[Collected data]
(begin)

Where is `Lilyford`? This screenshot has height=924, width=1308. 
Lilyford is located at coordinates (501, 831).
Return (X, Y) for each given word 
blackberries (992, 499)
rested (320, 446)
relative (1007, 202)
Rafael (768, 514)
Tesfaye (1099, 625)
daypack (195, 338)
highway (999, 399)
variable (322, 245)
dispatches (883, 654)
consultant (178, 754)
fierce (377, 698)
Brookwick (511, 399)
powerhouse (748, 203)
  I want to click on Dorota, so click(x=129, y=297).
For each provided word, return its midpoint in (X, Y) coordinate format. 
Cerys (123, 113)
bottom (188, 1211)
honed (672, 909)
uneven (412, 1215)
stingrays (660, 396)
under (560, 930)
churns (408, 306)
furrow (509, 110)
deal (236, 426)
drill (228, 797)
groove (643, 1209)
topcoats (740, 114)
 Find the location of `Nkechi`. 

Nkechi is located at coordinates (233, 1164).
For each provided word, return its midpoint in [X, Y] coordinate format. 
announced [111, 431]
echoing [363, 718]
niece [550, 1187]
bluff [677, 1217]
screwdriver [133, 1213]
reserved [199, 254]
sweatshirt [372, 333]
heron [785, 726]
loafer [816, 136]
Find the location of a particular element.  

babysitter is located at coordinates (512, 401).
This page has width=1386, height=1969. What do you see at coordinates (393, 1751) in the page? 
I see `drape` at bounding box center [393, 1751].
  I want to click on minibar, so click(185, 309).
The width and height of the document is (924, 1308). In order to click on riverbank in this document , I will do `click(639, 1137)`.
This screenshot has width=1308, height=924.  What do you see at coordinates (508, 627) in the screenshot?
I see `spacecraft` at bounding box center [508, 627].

(end)

> Task to carry out: Please copy out the rows above exactly as they appear, starting at the line that contains "sweatshirt [372, 333]" and ending after the line that contains "I want to click on minibar, so".

> Expected answer:
sweatshirt [372, 333]
heron [785, 726]
loafer [816, 136]
Find the location of a particular element.  

babysitter is located at coordinates (512, 401).
This page has width=1386, height=1969. What do you see at coordinates (393, 1751) in the page? 
I see `drape` at bounding box center [393, 1751].
  I want to click on minibar, so click(185, 309).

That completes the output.